## WHAT THE EXERCISE ASKS
Which lines run from the line containing "turquoise spray bottle: 1 -> 0" through the end of the records below? Reproduce them exactly, and nothing else.

## DATA FOR ANALYSIS
>>>>

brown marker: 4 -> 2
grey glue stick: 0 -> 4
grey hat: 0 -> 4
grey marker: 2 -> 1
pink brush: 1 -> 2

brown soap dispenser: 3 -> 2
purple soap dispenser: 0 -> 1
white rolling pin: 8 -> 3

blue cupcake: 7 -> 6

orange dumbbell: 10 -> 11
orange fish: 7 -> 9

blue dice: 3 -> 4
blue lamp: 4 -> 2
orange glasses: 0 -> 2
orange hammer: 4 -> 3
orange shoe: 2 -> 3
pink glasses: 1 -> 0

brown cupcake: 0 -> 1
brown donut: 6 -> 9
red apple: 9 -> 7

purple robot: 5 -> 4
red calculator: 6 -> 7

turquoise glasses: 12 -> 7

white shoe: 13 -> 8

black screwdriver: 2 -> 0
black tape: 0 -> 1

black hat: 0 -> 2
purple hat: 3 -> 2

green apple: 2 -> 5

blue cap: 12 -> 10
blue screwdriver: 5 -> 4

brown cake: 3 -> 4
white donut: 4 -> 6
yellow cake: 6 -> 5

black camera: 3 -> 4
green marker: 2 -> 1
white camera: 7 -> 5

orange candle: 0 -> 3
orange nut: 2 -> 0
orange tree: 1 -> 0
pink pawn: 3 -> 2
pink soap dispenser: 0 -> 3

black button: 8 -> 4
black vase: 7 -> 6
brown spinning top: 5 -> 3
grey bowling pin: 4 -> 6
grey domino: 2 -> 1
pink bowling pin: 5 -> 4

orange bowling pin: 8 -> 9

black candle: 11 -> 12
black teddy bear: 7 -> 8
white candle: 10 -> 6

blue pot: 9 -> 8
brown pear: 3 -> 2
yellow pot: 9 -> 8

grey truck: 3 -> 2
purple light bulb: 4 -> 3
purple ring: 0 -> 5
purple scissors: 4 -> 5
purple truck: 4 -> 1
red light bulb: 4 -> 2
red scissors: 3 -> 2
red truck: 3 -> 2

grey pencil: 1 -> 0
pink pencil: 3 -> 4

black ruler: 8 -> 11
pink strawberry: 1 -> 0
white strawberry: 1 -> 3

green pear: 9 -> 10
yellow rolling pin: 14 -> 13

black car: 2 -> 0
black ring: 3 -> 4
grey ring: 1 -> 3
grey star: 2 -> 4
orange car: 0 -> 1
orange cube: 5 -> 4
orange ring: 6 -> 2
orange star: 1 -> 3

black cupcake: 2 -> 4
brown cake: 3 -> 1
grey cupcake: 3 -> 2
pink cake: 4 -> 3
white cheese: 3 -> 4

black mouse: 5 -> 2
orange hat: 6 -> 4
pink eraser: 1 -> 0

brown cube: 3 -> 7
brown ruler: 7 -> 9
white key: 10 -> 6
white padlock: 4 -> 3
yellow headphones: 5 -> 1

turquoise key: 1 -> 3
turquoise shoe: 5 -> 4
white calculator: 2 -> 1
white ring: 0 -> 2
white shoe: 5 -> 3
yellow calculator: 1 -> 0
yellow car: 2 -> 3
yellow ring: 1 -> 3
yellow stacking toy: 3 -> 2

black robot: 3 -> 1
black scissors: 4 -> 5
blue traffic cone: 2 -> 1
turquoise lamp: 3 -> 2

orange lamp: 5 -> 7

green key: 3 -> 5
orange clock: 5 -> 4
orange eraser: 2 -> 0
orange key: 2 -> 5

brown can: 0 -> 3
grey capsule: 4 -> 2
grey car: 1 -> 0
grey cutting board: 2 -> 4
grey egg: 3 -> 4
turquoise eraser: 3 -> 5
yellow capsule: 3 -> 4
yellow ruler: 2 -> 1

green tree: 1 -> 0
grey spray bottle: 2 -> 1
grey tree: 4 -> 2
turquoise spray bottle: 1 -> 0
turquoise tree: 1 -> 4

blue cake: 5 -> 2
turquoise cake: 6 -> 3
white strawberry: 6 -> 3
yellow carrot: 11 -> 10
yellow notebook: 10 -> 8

<<<<

## RESPONSE TO THE EXERCISE
turquoise spray bottle: 1 -> 0
turquoise tree: 1 -> 4

blue cake: 5 -> 2
turquoise cake: 6 -> 3
white strawberry: 6 -> 3
yellow carrot: 11 -> 10
yellow notebook: 10 -> 8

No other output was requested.